Activity:
After locating the line that bears "shifted,yellow kodifin,[414 277],,[492", restate word for word that line and the rest of the listing to its final line, excluding all pictures.

Records shown:
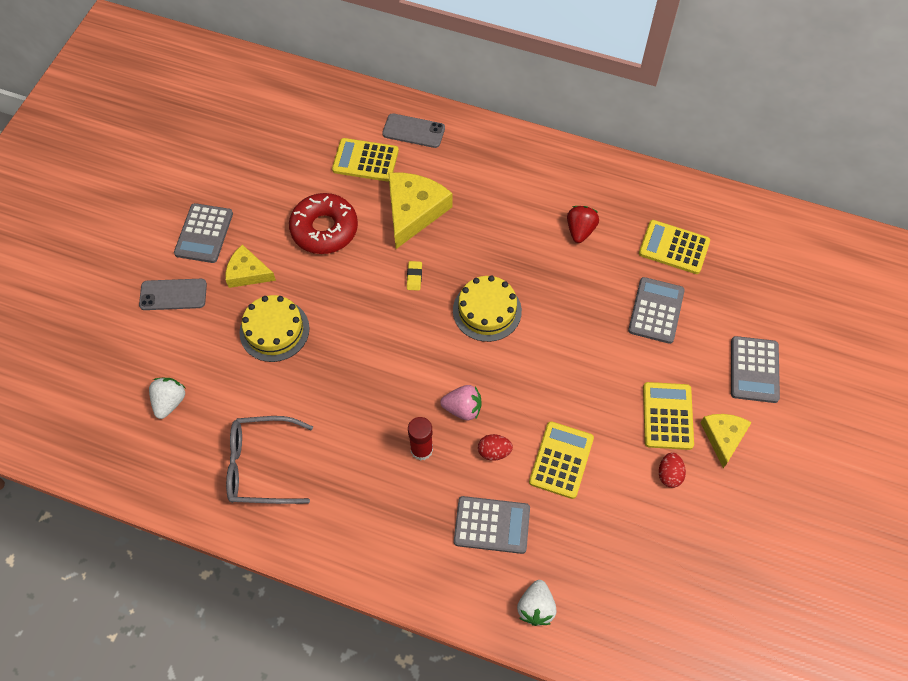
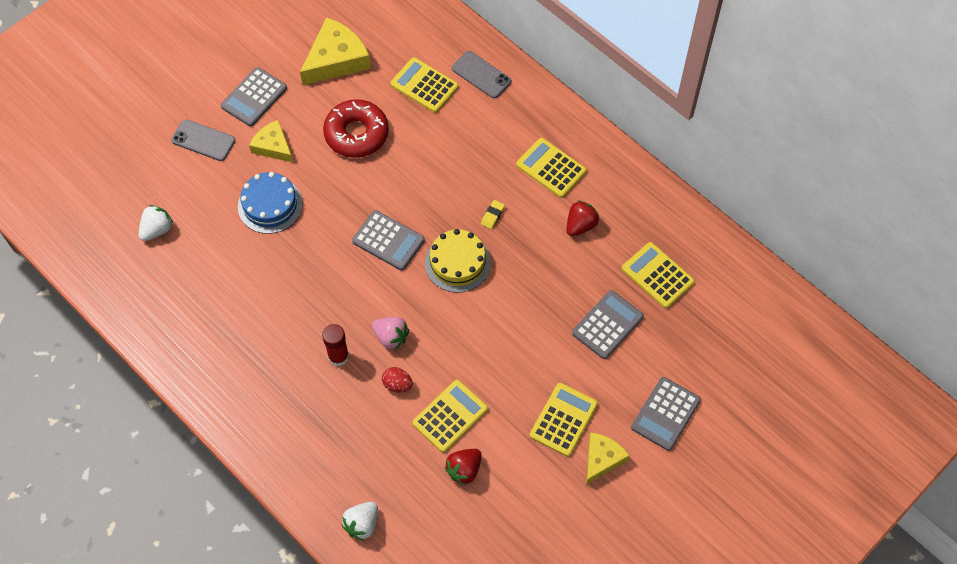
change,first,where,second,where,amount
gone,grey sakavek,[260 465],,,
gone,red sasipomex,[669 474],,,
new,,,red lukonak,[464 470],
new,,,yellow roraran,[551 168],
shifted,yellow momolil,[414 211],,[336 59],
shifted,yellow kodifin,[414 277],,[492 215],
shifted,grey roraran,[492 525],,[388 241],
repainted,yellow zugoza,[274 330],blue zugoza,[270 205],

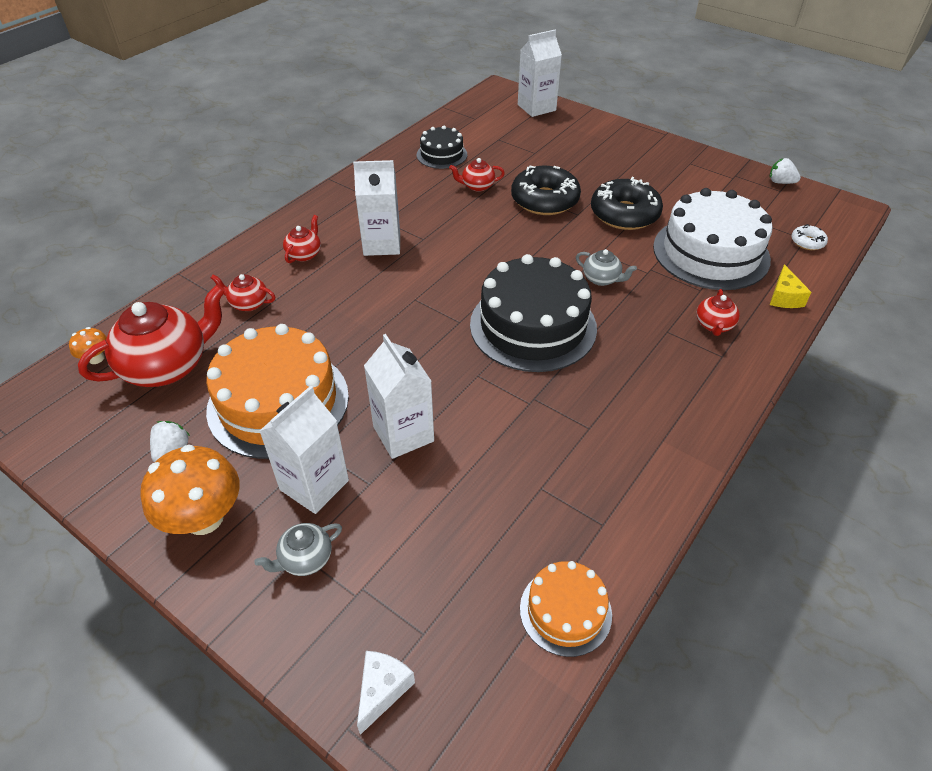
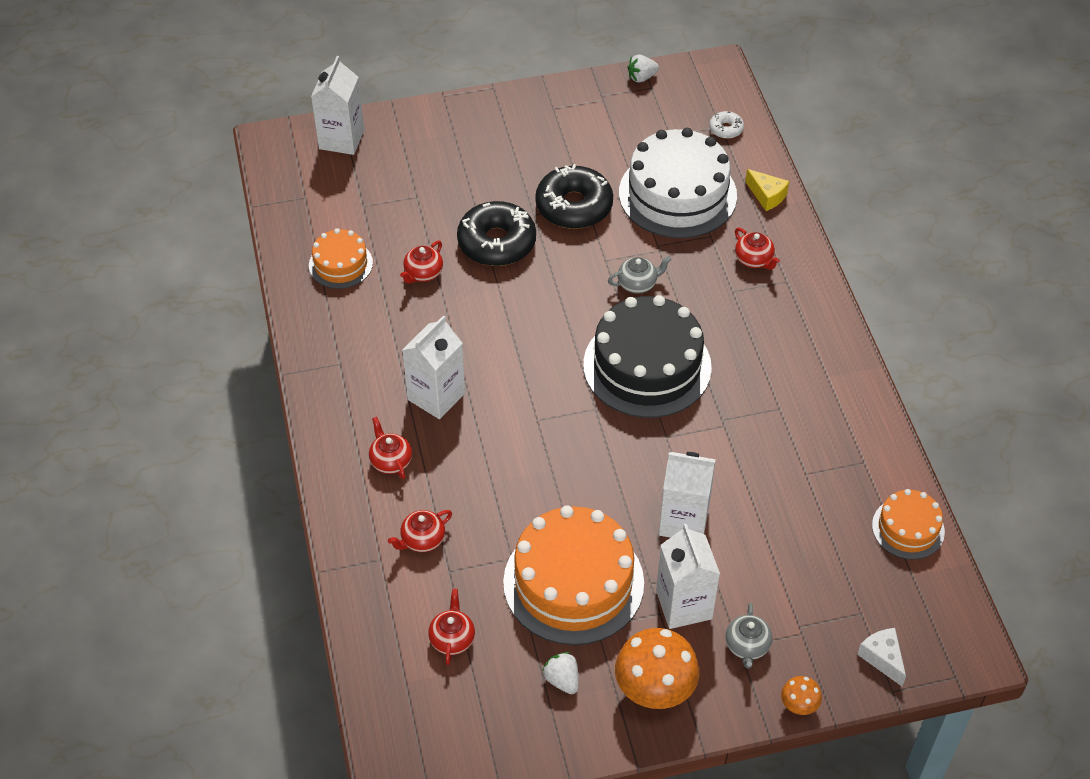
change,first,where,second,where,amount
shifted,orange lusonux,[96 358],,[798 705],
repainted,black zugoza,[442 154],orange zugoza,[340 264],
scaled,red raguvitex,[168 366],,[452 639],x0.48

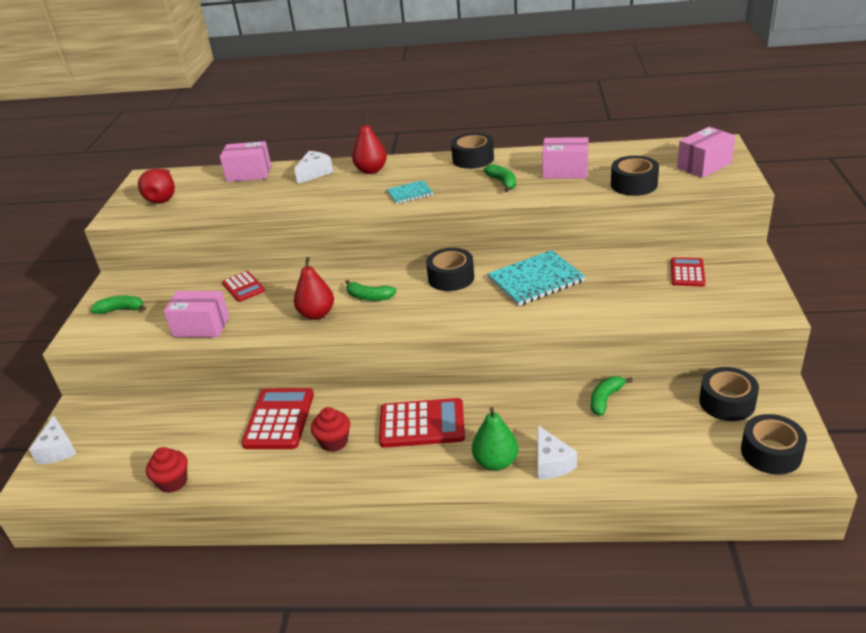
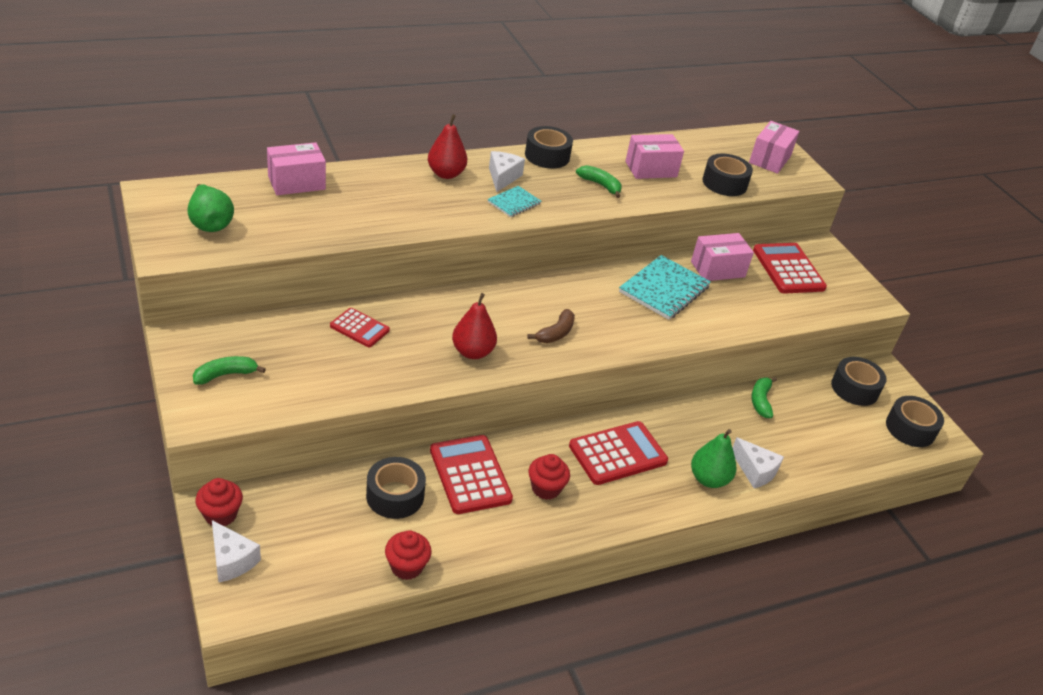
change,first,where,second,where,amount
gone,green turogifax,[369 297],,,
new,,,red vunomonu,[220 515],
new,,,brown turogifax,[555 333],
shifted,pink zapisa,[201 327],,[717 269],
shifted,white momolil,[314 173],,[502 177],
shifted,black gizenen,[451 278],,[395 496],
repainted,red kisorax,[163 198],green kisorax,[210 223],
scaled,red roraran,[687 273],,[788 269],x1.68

Task result:
shifted,yellow kodifin,[414 277],,[492 215],
shifted,grey roraran,[492 525],,[388 241],
repainted,yellow zugoza,[274 330],blue zugoza,[270 205],

change,first,where,second,where,amount
shifted,orange lusonux,[96 358],,[798 705],
repainted,black zugoza,[442 154],orange zugoza,[340 264],
scaled,red raguvitex,[168 366],,[452 639],x0.48

change,first,where,second,where,amount
gone,green turogifax,[369 297],,,
new,,,red vunomonu,[220 515],
new,,,brown turogifax,[555 333],
shifted,pink zapisa,[201 327],,[717 269],
shifted,white momolil,[314 173],,[502 177],
shifted,black gizenen,[451 278],,[395 496],
repainted,red kisorax,[163 198],green kisorax,[210 223],
scaled,red roraran,[687 273],,[788 269],x1.68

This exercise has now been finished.